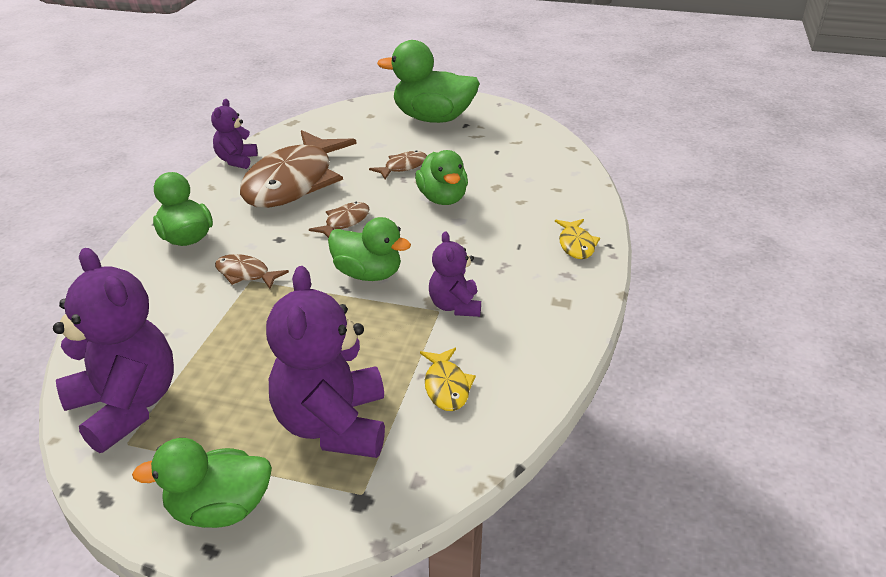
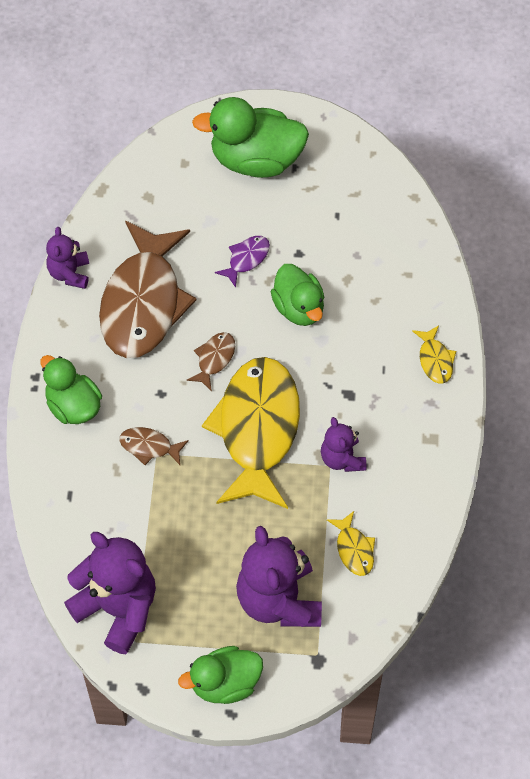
camera: 10 degrees left, 25 degrees up
(368, 274) = (257, 430): green duck -> yellow fish
(403, 167) = (246, 259): brown fish -> purple fish

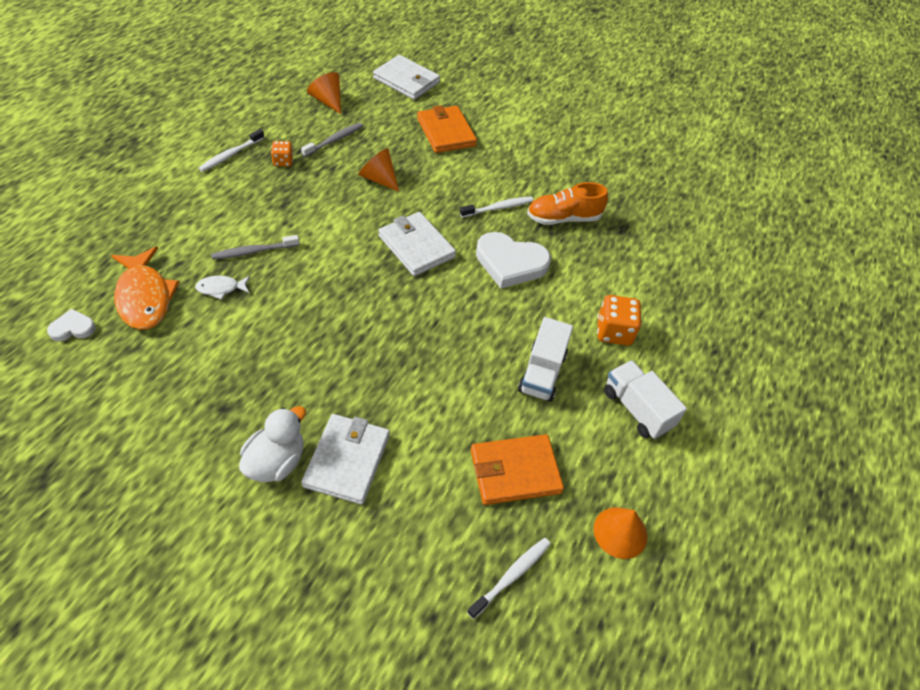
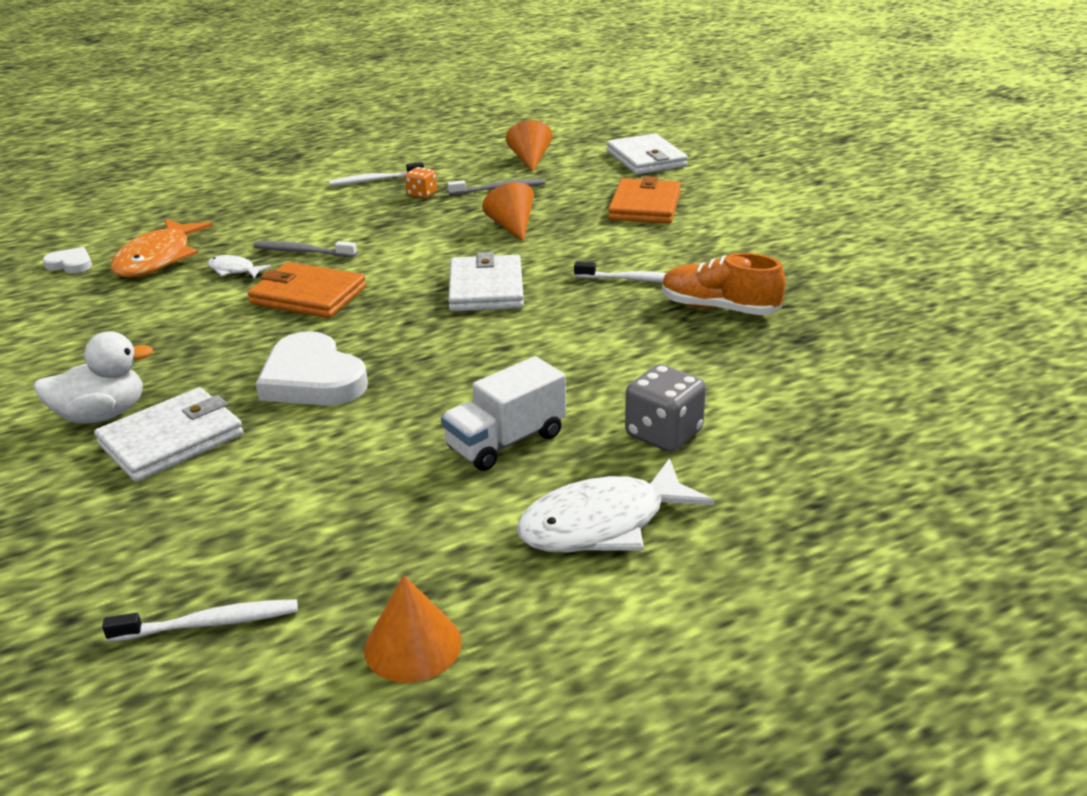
camera: 40 degrees right, 20 degrees down
(510, 263) = (591, 330): white heart -> white heart (312, 379)
(515, 471) = (348, 522): orange wallet -> orange wallet (308, 295)
(614, 332) = (663, 434): orange dice -> grey dice
(637, 409) = (603, 523): white truck -> white fish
◆ ◆ ◆
* [TO DO]
Could you reproduce exactly, and only, the lines from the one containing "(368, 274) = (257, 430): green" through the end of the records above, both included, while leaving out the pictures?

* [EXERCISE ANSWER]
(368, 274) = (257, 430): green duck -> yellow fish
(403, 167) = (246, 259): brown fish -> purple fish

camera: 40 degrees right, 20 degrees down
(510, 263) = (591, 330): white heart -> white heart (312, 379)
(515, 471) = (348, 522): orange wallet -> orange wallet (308, 295)
(614, 332) = (663, 434): orange dice -> grey dice
(637, 409) = (603, 523): white truck -> white fish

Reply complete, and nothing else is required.